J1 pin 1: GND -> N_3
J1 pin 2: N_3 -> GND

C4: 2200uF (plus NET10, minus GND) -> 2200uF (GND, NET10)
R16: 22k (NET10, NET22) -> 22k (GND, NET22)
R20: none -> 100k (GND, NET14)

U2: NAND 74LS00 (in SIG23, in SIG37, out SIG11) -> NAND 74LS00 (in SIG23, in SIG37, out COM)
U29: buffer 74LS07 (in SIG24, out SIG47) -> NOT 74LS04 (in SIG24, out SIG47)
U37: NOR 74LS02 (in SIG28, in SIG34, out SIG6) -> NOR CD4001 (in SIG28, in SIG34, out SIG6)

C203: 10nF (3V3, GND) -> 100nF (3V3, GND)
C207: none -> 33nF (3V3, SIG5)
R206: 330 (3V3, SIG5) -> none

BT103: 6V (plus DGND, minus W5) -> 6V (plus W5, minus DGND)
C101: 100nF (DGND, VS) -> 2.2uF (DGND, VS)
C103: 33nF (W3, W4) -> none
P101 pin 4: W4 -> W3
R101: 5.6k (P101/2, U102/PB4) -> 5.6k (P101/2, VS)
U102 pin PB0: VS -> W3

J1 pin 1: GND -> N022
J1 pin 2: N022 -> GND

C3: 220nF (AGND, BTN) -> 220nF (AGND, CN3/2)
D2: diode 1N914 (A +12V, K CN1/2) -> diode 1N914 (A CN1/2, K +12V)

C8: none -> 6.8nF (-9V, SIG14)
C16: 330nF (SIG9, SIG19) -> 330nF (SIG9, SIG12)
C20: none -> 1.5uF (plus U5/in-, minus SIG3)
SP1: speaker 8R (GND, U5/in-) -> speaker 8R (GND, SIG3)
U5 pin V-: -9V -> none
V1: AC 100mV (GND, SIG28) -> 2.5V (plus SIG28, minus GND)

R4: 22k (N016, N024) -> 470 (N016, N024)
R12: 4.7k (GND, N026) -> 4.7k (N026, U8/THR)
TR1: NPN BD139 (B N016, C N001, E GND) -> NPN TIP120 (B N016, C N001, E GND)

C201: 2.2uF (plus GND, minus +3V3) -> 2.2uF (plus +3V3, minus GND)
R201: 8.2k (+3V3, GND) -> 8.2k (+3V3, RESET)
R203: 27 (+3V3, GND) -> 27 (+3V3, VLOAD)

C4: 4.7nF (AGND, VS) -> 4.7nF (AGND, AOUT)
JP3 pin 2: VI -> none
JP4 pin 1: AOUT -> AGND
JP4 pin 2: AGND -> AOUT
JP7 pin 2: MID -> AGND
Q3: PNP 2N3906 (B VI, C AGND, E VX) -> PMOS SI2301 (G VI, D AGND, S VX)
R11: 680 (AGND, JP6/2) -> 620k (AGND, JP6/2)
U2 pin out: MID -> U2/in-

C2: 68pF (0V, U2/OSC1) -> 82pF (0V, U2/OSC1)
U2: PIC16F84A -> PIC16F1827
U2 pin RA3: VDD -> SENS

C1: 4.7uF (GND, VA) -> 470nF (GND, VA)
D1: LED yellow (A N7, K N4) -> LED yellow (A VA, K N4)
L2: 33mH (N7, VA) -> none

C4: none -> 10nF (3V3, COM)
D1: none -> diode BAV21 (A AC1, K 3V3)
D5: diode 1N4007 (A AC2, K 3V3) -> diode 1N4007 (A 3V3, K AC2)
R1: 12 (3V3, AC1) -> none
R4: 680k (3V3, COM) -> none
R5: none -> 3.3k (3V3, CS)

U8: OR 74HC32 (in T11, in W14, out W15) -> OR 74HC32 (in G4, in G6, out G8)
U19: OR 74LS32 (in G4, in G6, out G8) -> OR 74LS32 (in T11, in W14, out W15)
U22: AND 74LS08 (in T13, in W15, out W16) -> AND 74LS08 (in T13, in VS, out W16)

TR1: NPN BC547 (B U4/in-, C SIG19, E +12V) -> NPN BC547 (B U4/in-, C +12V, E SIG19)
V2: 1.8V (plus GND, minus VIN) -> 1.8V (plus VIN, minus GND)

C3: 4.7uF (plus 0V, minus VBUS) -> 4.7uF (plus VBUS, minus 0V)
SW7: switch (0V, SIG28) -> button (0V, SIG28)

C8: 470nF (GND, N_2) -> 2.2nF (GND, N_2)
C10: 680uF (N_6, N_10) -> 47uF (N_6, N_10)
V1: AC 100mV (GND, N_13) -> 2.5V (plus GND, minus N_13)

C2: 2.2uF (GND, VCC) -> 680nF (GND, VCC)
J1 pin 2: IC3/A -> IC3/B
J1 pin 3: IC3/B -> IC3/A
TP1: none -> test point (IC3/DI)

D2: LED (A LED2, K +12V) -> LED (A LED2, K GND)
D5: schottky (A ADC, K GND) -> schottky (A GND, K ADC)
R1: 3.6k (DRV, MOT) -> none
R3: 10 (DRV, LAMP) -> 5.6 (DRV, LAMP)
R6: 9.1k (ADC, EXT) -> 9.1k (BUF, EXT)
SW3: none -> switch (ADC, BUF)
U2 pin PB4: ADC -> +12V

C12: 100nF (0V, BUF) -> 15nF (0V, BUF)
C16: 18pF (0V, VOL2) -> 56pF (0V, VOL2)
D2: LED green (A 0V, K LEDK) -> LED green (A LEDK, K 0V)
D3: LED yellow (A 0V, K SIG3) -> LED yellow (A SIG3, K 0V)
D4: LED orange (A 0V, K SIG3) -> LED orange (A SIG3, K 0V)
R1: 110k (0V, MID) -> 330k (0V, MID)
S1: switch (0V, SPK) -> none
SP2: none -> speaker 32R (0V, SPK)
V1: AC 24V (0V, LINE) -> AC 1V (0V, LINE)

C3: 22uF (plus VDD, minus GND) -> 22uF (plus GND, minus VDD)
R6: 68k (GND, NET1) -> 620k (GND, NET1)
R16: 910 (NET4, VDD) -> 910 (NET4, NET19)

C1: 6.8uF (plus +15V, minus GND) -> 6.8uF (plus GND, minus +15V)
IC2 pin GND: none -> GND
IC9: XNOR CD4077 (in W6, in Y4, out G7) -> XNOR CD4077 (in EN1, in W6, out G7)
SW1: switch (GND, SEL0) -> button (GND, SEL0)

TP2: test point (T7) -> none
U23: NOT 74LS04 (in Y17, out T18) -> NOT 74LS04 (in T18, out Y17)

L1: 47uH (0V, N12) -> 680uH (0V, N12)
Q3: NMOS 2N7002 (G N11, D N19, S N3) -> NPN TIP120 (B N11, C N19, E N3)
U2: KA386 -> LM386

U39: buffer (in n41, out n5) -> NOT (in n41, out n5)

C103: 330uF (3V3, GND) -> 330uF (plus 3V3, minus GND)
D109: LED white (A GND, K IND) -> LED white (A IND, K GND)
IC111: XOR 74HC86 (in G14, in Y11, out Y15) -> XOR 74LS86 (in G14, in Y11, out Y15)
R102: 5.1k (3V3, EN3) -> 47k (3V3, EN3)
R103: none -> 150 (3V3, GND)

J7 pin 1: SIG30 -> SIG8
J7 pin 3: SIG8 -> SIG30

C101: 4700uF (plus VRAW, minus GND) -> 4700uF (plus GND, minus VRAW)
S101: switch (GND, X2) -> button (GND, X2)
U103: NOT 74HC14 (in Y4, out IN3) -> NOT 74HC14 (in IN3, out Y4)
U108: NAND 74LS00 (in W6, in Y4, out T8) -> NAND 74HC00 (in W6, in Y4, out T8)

= = = =

§ **TASK**: Look above for the line with "JP7 pin 2: MID -> AGND"; retype exactly that line, every line after it up to the line with "J1 pin 2: IC3/A -> IC3/B", and that line too, nothing else.

§ **RESPONSE BOX**:
JP7 pin 2: MID -> AGND
Q3: PNP 2N3906 (B VI, C AGND, E VX) -> PMOS SI2301 (G VI, D AGND, S VX)
R11: 680 (AGND, JP6/2) -> 620k (AGND, JP6/2)
U2 pin out: MID -> U2/in-

C2: 68pF (0V, U2/OSC1) -> 82pF (0V, U2/OSC1)
U2: PIC16F84A -> PIC16F1827
U2 pin RA3: VDD -> SENS

C1: 4.7uF (GND, VA) -> 470nF (GND, VA)
D1: LED yellow (A N7, K N4) -> LED yellow (A VA, K N4)
L2: 33mH (N7, VA) -> none

C4: none -> 10nF (3V3, COM)
D1: none -> diode BAV21 (A AC1, K 3V3)
D5: diode 1N4007 (A AC2, K 3V3) -> diode 1N4007 (A 3V3, K AC2)
R1: 12 (3V3, AC1) -> none
R4: 680k (3V3, COM) -> none
R5: none -> 3.3k (3V3, CS)

U8: OR 74HC32 (in T11, in W14, out W15) -> OR 74HC32 (in G4, in G6, out G8)
U19: OR 74LS32 (in G4, in G6, out G8) -> OR 74LS32 (in T11, in W14, out W15)
U22: AND 74LS08 (in T13, in W15, out W16) -> AND 74LS08 (in T13, in VS, out W16)

TR1: NPN BC547 (B U4/in-, C SIG19, E +12V) -> NPN BC547 (B U4/in-, C +12V, E SIG19)
V2: 1.8V (plus GND, minus VIN) -> 1.8V (plus VIN, minus GND)

C3: 4.7uF (plus 0V, minus VBUS) -> 4.7uF (plus VBUS, minus 0V)
SW7: switch (0V, SIG28) -> button (0V, SIG28)

C8: 470nF (GND, N_2) -> 2.2nF (GND, N_2)
C10: 680uF (N_6, N_10) -> 47uF (N_6, N_10)
V1: AC 100mV (GND, N_13) -> 2.5V (plus GND, minus N_13)

C2: 2.2uF (GND, VCC) -> 680nF (GND, VCC)
J1 pin 2: IC3/A -> IC3/B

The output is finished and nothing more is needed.